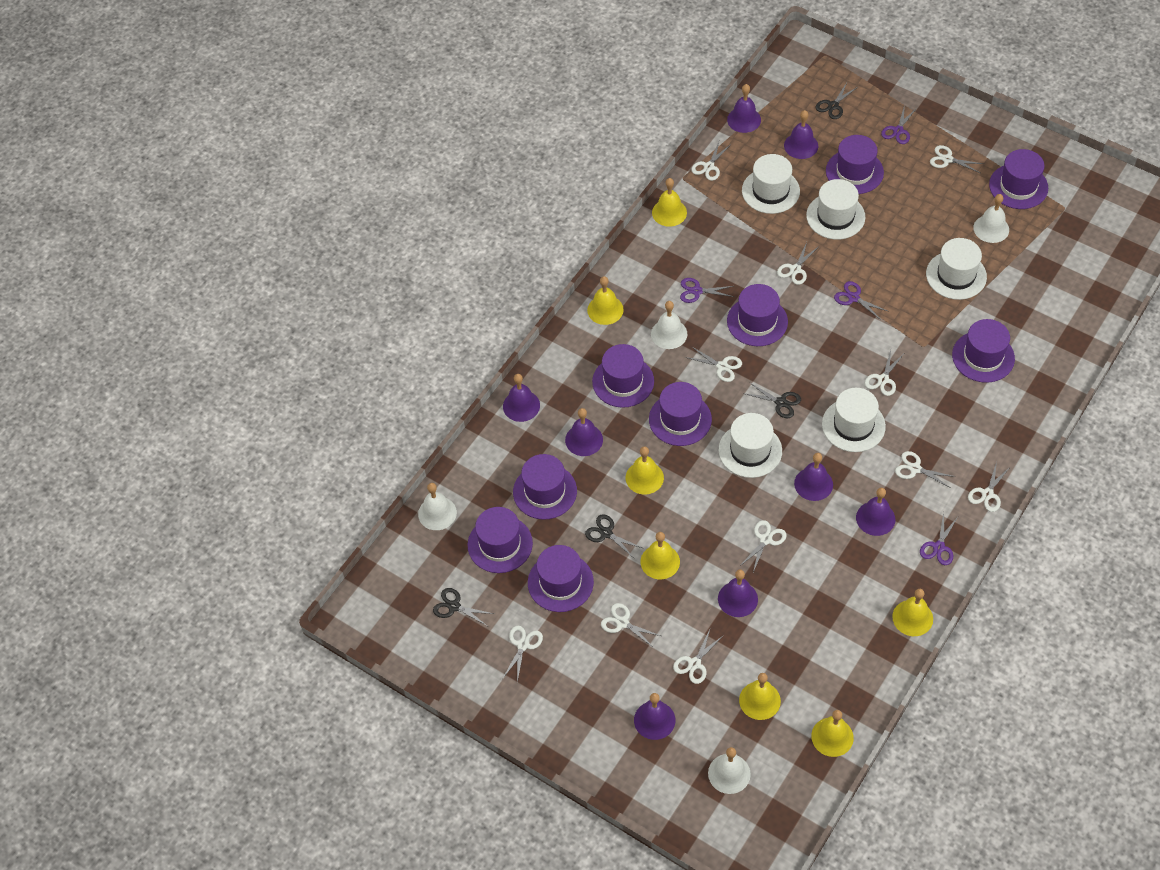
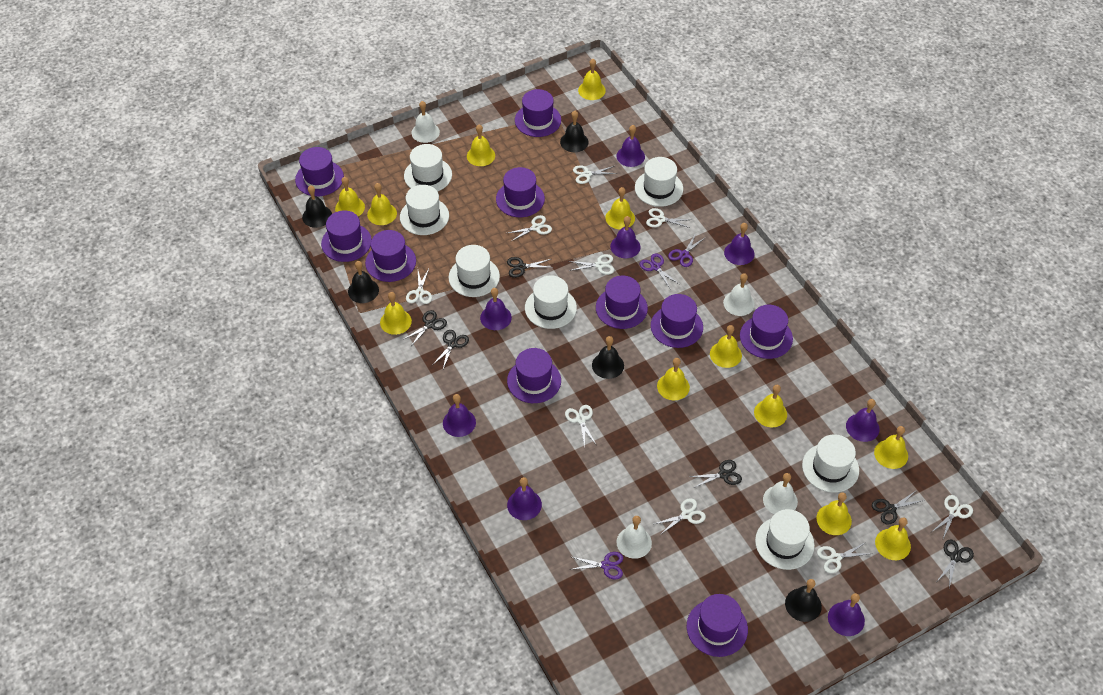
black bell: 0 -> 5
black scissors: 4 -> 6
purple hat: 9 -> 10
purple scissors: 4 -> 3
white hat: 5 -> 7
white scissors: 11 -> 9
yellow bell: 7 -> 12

= WORK TO COMPLETE =
Reproduce the data exactly as it appears above. Pictures are to be left out.

= SOLUTION =
black bell: 0 -> 5
black scissors: 4 -> 6
purple hat: 9 -> 10
purple scissors: 4 -> 3
white hat: 5 -> 7
white scissors: 11 -> 9
yellow bell: 7 -> 12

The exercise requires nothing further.